◆ WORK ITEM
Locate every line in the records below that holds the word "DGND" and return each one.

#####

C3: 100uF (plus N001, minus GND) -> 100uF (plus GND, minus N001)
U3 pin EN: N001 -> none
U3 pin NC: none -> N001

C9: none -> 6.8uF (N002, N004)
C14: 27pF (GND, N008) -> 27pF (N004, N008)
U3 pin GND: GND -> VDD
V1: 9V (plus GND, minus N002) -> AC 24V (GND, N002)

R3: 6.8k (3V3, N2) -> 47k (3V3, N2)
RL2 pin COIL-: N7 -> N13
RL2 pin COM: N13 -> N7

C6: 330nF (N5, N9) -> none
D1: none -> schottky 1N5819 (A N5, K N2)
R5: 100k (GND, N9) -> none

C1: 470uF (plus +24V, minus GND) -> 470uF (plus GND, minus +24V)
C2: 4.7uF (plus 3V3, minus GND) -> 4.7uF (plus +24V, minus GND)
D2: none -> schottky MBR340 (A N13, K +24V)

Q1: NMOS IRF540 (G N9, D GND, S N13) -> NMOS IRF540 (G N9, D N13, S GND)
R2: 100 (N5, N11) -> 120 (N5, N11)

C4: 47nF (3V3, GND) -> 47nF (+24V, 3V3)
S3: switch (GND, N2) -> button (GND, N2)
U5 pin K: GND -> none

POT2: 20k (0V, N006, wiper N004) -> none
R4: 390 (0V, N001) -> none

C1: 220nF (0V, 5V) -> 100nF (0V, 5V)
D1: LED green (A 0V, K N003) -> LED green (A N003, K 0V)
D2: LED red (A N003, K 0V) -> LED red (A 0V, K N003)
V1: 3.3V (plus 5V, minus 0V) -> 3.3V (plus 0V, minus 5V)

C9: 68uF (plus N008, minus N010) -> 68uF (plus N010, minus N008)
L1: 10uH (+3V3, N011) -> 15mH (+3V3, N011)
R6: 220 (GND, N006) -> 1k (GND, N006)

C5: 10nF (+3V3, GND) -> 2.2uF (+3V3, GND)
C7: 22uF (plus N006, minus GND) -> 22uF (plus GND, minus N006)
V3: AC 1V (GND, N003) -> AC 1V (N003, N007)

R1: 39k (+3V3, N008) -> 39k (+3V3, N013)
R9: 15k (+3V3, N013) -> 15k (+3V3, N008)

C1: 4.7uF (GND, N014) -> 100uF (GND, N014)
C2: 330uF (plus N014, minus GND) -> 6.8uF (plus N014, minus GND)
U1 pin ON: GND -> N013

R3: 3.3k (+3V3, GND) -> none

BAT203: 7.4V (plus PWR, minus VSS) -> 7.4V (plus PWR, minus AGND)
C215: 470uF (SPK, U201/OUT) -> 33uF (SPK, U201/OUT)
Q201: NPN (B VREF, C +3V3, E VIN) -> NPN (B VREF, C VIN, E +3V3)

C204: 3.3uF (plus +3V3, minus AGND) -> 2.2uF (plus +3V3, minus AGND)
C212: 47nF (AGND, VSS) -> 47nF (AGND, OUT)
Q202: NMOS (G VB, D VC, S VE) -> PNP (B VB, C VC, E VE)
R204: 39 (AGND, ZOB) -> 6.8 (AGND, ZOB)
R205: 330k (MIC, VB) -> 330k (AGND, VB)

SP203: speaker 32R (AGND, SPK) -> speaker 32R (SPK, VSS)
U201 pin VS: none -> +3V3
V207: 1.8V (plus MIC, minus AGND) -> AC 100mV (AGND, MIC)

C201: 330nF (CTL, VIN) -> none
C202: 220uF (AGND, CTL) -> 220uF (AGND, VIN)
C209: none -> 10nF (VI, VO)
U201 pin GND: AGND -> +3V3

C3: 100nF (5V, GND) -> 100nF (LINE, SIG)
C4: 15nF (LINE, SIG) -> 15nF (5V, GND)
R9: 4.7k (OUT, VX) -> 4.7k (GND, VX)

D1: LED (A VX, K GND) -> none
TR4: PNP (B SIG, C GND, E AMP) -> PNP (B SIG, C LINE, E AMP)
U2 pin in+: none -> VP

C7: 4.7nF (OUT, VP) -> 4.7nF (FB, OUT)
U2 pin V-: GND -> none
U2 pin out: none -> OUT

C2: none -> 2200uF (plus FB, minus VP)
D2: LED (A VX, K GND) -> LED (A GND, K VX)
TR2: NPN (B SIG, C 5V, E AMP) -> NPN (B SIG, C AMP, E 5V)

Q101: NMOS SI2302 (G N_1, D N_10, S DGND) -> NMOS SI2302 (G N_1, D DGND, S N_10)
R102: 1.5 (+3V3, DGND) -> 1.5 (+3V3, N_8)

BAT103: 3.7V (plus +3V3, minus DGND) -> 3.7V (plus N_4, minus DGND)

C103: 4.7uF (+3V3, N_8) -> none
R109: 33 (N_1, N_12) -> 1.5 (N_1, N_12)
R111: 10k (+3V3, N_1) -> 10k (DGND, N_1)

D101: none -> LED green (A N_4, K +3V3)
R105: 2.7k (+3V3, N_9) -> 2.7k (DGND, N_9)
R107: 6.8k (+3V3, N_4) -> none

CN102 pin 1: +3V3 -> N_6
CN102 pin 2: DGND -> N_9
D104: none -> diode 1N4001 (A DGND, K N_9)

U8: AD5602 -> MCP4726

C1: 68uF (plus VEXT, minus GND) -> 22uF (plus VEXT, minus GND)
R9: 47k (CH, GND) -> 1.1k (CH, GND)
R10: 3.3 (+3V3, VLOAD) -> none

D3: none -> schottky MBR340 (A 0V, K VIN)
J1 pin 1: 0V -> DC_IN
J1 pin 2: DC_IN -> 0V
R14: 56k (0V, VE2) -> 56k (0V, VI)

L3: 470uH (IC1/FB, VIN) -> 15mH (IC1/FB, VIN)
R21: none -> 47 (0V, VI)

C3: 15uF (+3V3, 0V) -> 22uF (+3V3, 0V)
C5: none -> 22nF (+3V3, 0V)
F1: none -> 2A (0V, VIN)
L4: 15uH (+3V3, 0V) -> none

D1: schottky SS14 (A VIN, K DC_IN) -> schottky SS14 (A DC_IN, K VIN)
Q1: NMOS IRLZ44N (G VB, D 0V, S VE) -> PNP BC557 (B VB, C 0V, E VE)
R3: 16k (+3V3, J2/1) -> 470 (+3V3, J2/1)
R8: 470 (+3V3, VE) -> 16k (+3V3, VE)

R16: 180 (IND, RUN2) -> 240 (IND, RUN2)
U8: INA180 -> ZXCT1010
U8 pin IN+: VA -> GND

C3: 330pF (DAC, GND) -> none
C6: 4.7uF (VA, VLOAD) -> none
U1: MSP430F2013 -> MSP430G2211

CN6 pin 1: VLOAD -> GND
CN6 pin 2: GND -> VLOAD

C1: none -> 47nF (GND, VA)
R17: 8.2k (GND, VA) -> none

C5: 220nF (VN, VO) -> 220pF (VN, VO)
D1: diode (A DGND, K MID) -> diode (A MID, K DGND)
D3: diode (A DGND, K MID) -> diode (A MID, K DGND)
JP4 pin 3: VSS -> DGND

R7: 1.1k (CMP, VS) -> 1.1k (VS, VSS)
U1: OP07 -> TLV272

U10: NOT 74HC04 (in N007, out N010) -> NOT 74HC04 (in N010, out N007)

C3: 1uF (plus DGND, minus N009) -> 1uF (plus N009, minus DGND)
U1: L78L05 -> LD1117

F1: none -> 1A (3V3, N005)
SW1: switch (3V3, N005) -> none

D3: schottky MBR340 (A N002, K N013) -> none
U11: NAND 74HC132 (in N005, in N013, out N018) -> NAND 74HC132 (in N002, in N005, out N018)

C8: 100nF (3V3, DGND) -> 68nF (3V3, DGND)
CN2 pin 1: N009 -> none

#####

◆ SOLUTION FOR THIS PROBLEM
Q101: NMOS SI2302 (G N_1, D N_10, S DGND) -> NMOS SI2302 (G N_1, D DGND, S N_10)
R102: 1.5 (+3V3, DGND) -> 1.5 (+3V3, N_8)
BAT103: 3.7V (plus +3V3, minus DGND) -> 3.7V (plus N_4, minus DGND)
R111: 10k (+3V3, N_1) -> 10k (DGND, N_1)
R105: 2.7k (+3V3, N_9) -> 2.7k (DGND, N_9)
CN102 pin 2: DGND -> N_9
D104: none -> diode 1N4001 (A DGND, K N_9)
D1: diode (A DGND, K MID) -> diode (A MID, K DGND)
D3: diode (A DGND, K MID) -> diode (A MID, K DGND)
JP4 pin 3: VSS -> DGND
C3: 1uF (plus DGND, minus N009) -> 1uF (plus N009, minus DGND)
C8: 100nF (3V3, DGND) -> 68nF (3V3, DGND)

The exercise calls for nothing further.